- Task to carry out -
Copy the lines word for word. Begin at the line that contains "CN3 pin 2: +9V -> GND" and end with the final line of the data.

- Task inputs -

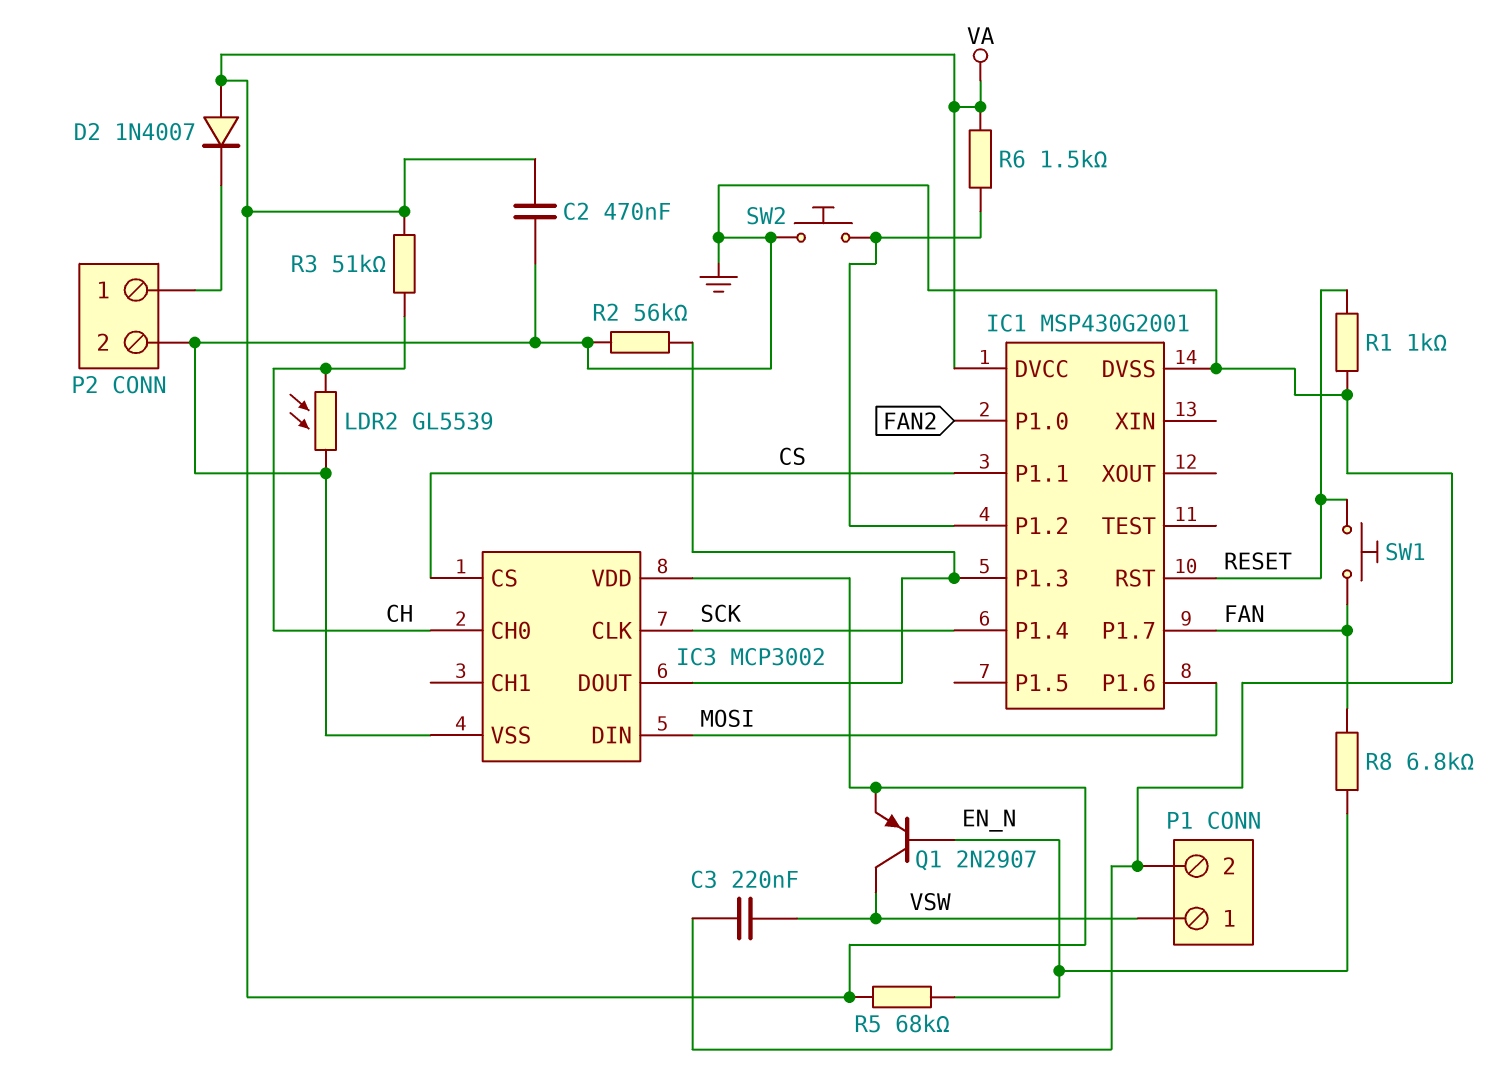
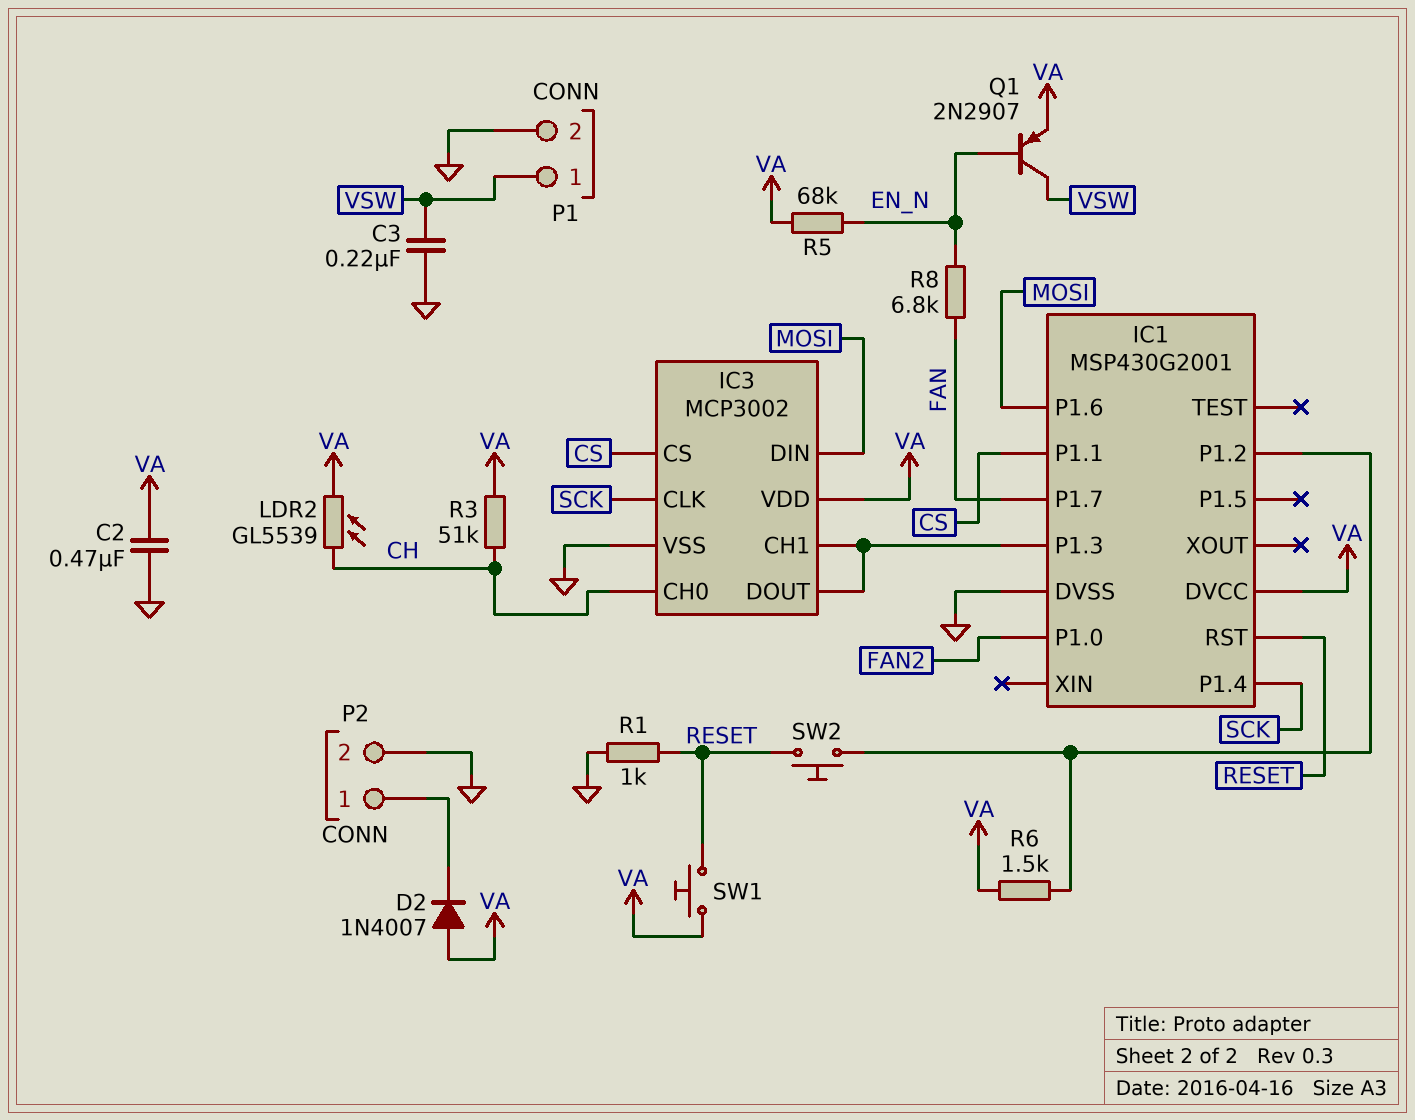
IC3 pin CH1: none -> IC1/P1.3
LDR2: GL5539 (CH, GND) -> GL5539 (CH, VA)
R2: 56k (GND, IC1/P1.3) -> none
SW1: button (FAN, RESET) -> button (RESET, VA)
SW2: button (GND, IC1/P1.2) -> button (IC1/P1.2, RESET)

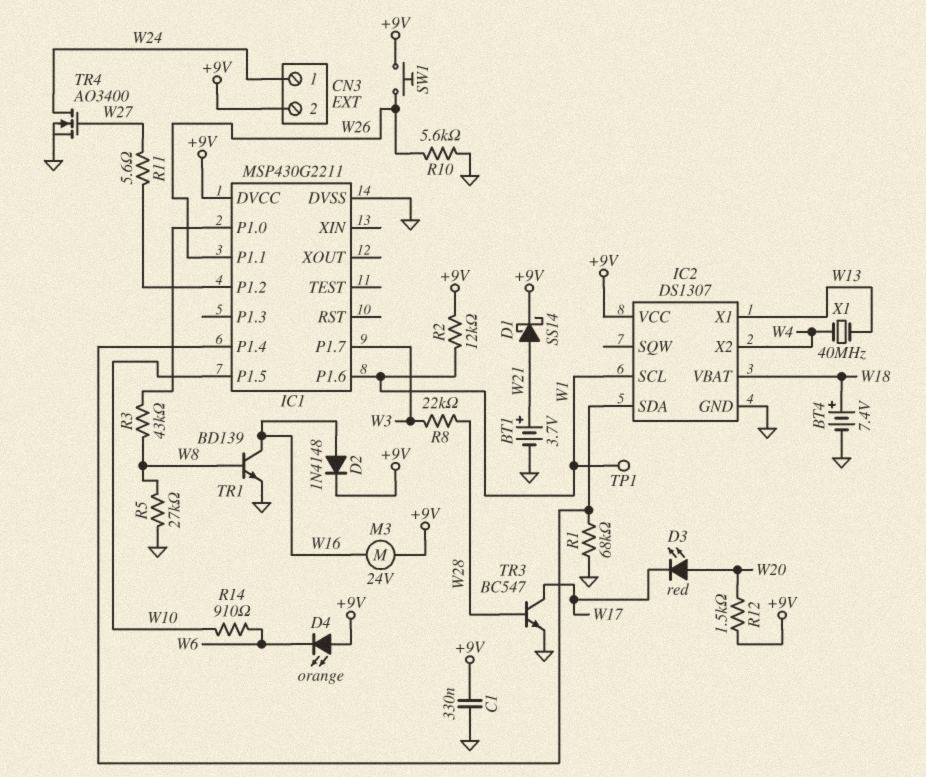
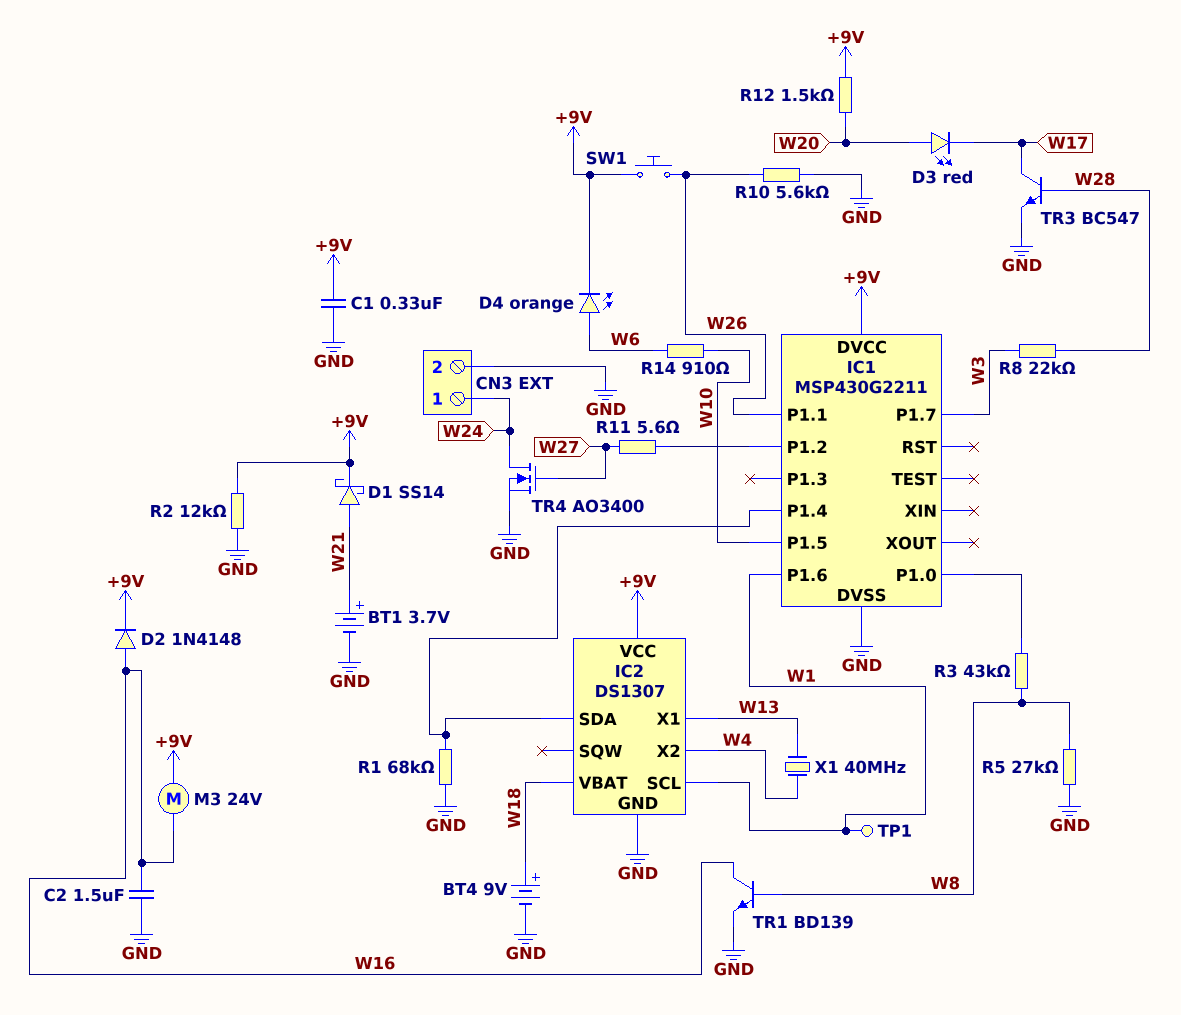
BT4: 7.4V (plus W18, minus GND) -> 9V (plus W18, minus GND)
C2: none -> 1.5uF (GND, W16)
CN3 pin 2: +9V -> GND
D4: LED orange (A +9V, K W6) -> LED orange (A W6, K +9V)
R2: 12k (+9V, W1) -> 12k (+9V, GND)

- Problem solution -
CN3 pin 2: +9V -> GND
D4: LED orange (A +9V, K W6) -> LED orange (A W6, K +9V)
R2: 12k (+9V, W1) -> 12k (+9V, GND)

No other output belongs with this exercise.